§ **DATASET SECTION**
******************************
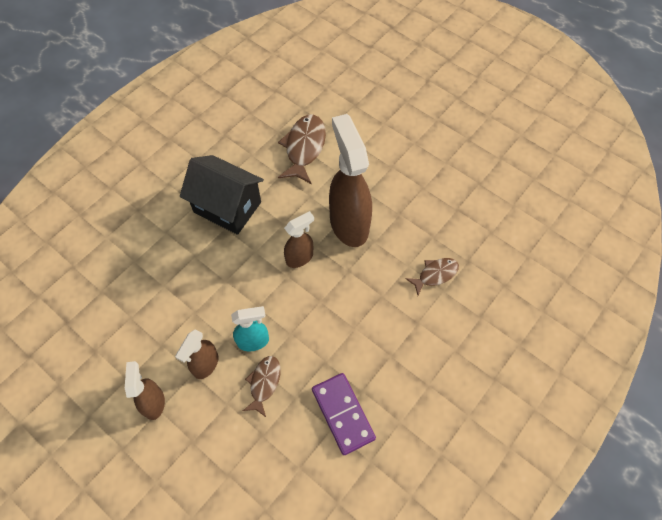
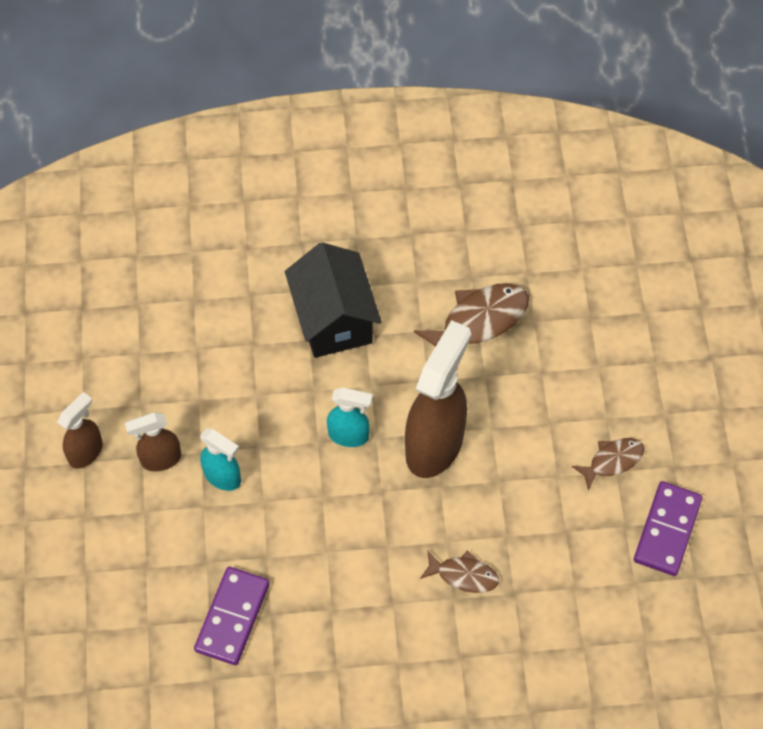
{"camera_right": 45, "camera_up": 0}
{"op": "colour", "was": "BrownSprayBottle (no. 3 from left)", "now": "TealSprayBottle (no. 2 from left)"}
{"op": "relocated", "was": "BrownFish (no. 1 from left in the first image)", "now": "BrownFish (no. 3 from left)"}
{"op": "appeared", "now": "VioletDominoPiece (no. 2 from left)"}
******************************
§ **ASSIGNED TASK**
Reproduce the listing exactly, minus its pictures.

§ **WORKED SOLUTION**
{"camera_right": 45, "camera_up": 0}
{"op": "colour", "was": "BrownSprayBottle (no. 3 from left)", "now": "TealSprayBottle (no. 2 from left)"}
{"op": "relocated", "was": "BrownFish (no. 1 from left in the first image)", "now": "BrownFish (no. 3 from left)"}
{"op": "appeared", "now": "VioletDominoPiece (no. 2 from left)"}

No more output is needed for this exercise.